What is expected — Copy every entry as is. Leave images out.

Available data —

——————

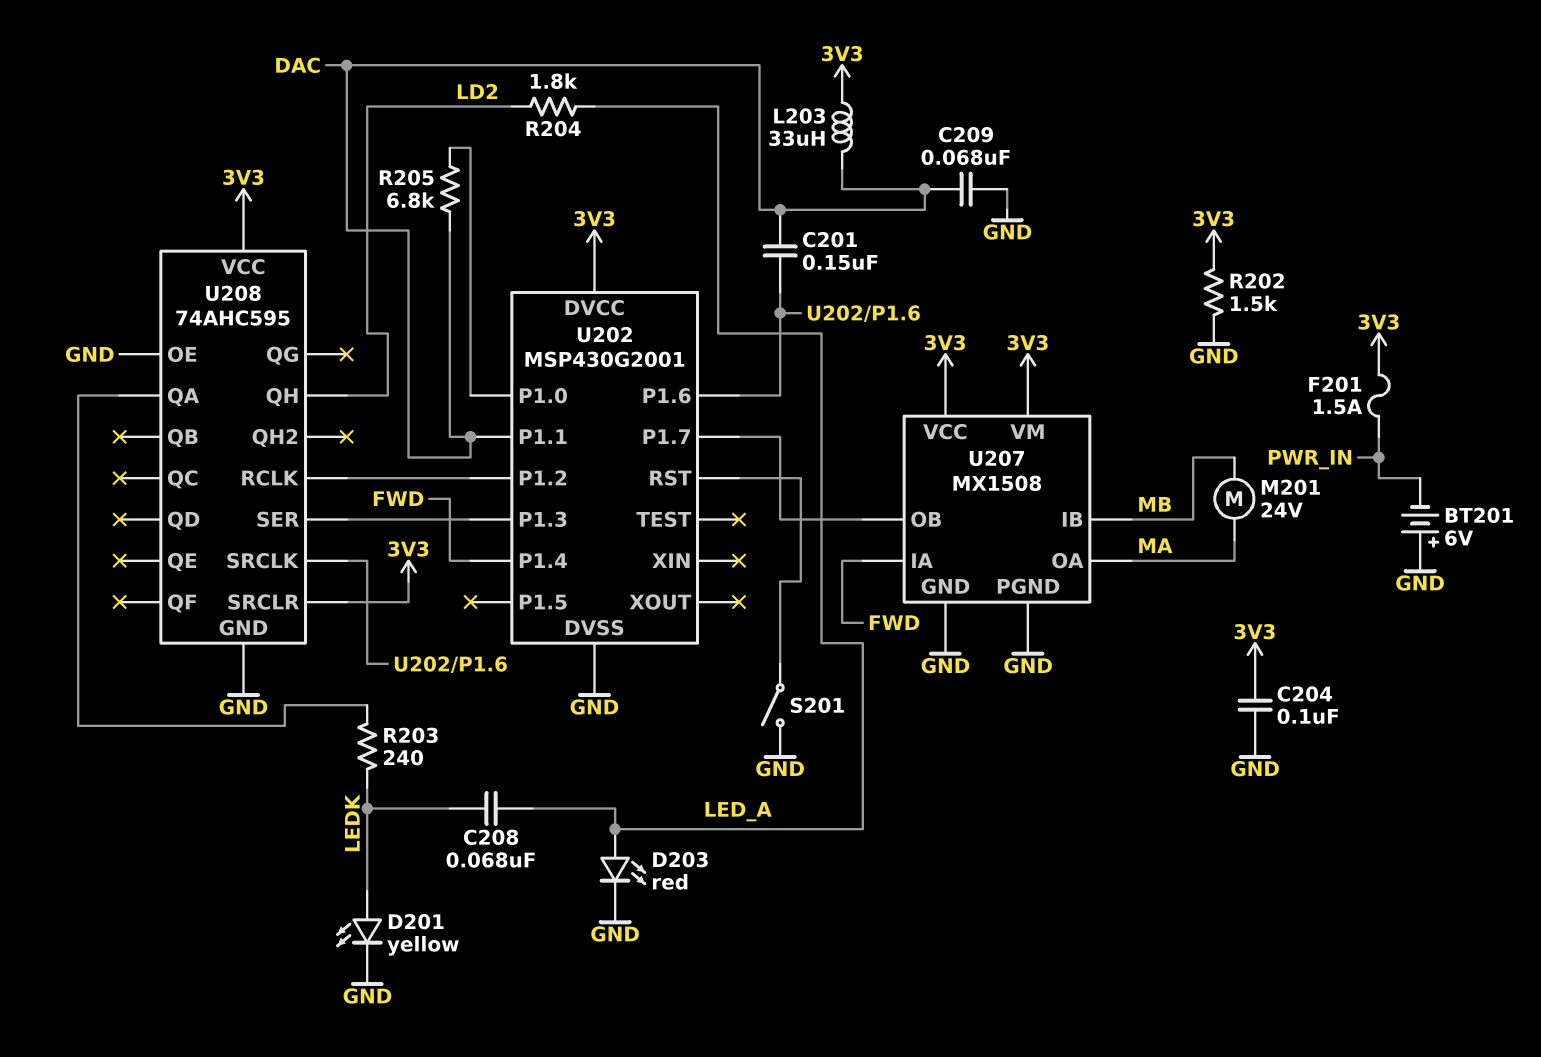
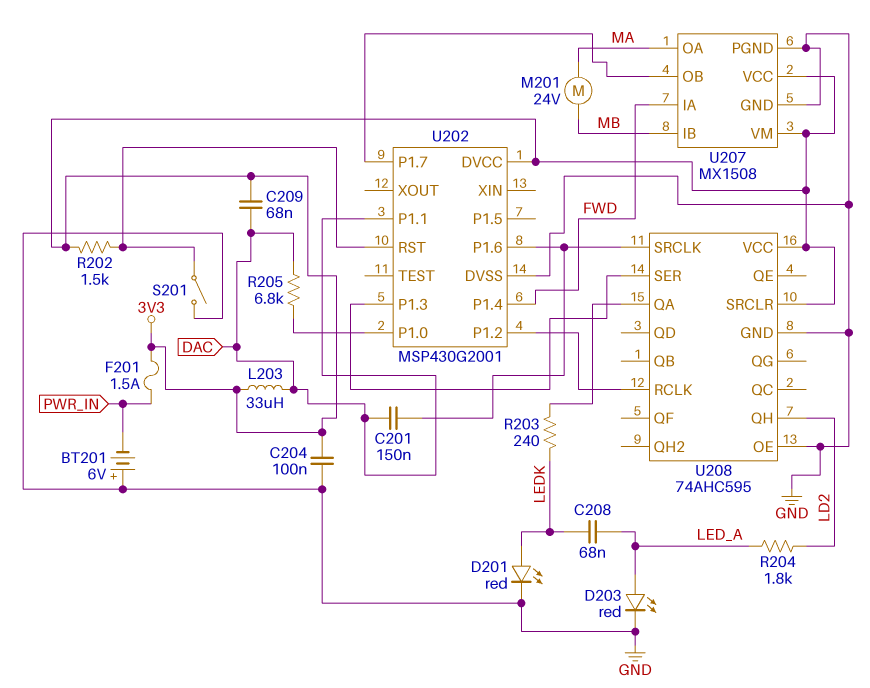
C209: 68nF (DAC, GND) -> 68nF (3V3, DAC)
D201: LED yellow (A LEDK, K GND) -> LED red (A LEDK, K GND)
R202: 1.5k (3V3, GND) -> 1.5k (3V3, U202/RST)

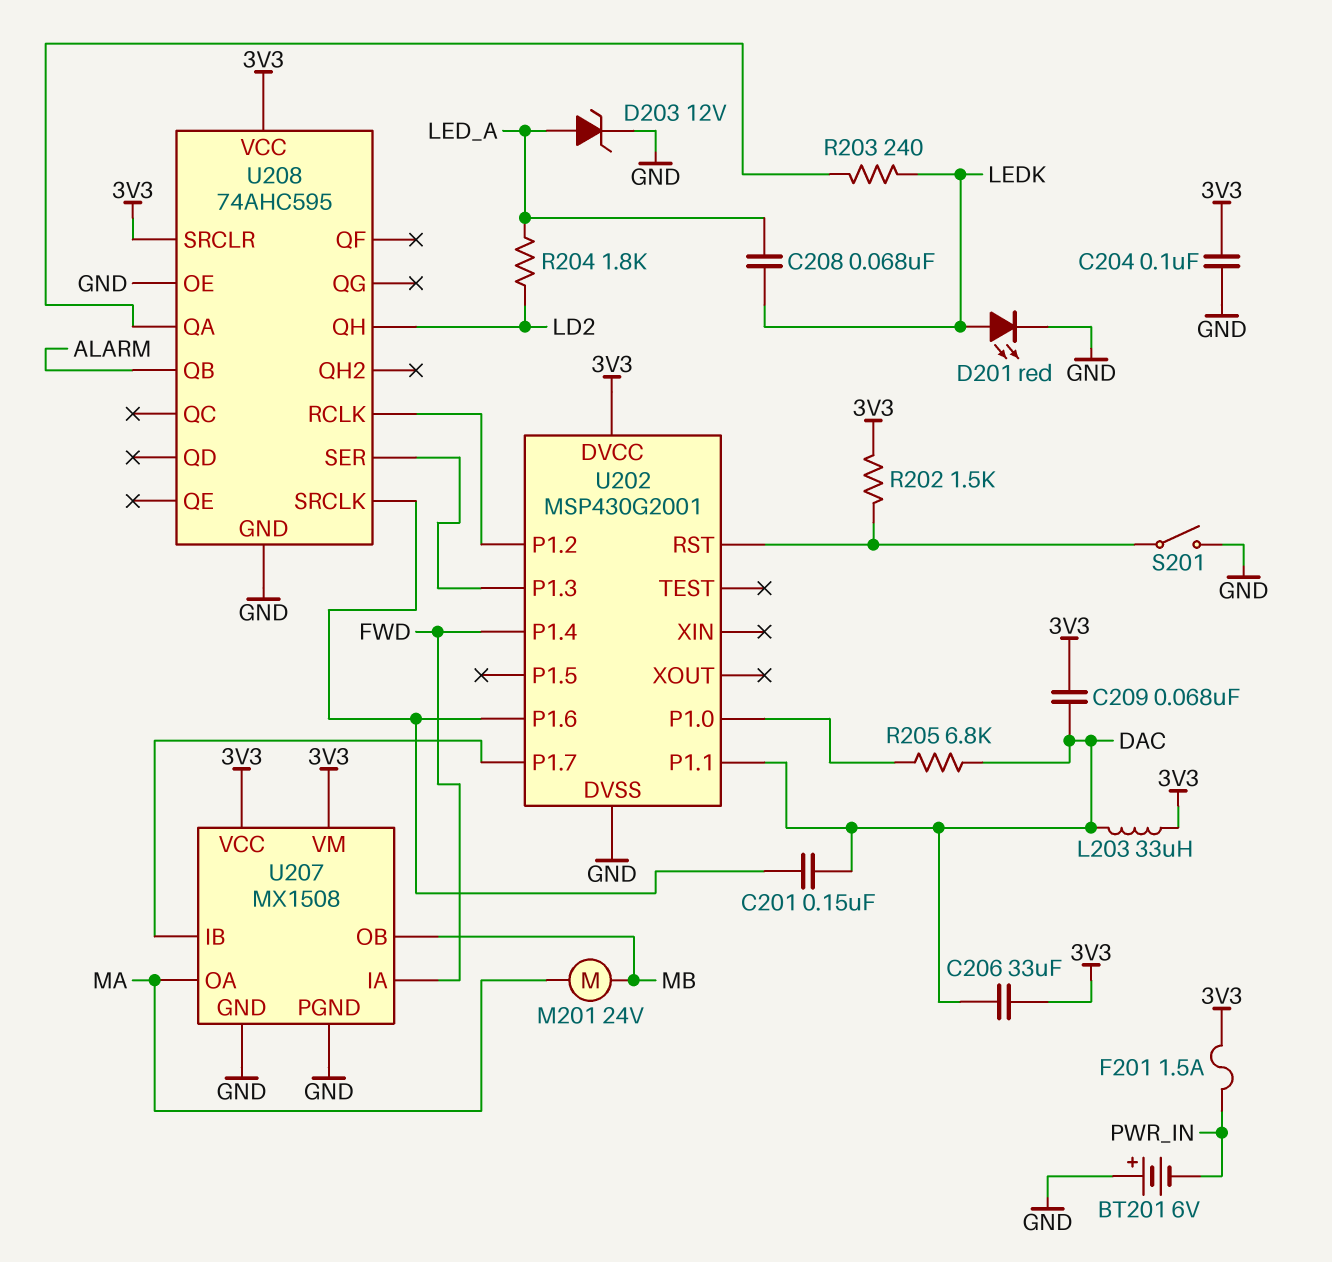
C206: none -> 33uF (3V3, DAC)
D203: LED red (A LED_A, K GND) -> zener 12V (A LED_A, K GND)
U207 pin IB: MB -> U202/P1.7
U207 pin OB: U202/P1.7 -> MB
U208 pin QB: none -> ALARM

——————

Reply to the task —
C209: 68nF (DAC, GND) -> 68nF (3V3, DAC)
D201: LED yellow (A LEDK, K GND) -> LED red (A LEDK, K GND)
R202: 1.5k (3V3, GND) -> 1.5k (3V3, U202/RST)

C206: none -> 33uF (3V3, DAC)
D203: LED red (A LED_A, K GND) -> zener 12V (A LED_A, K GND)
U207 pin IB: MB -> U202/P1.7
U207 pin OB: U202/P1.7 -> MB
U208 pin QB: none -> ALARM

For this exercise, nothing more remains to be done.